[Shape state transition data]
=== Begin Enclosure ===

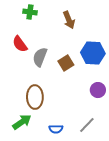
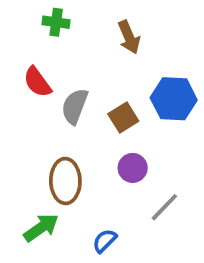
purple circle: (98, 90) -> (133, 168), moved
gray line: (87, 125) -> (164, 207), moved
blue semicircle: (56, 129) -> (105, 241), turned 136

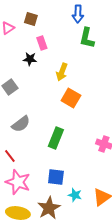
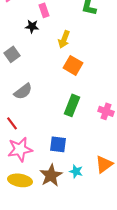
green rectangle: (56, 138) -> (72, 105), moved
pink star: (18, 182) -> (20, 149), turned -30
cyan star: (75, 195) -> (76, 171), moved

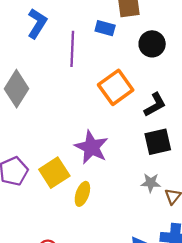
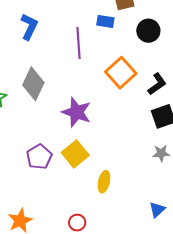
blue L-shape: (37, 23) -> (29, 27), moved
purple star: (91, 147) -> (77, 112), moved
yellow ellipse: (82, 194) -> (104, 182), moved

=== End Enclosure ===

*ASSIGNMENT*: Copy the entries above exactly from the line with "cyan star: (75, 195) -> (76, 171), moved" down to their last line, both ends included. Do not copy any pictures.

*REPLY TO THE TASK*:
cyan star: (75, 195) -> (76, 171), moved

blue L-shape: (37, 23) -> (29, 27), moved
purple star: (91, 147) -> (77, 112), moved
yellow ellipse: (82, 194) -> (104, 182), moved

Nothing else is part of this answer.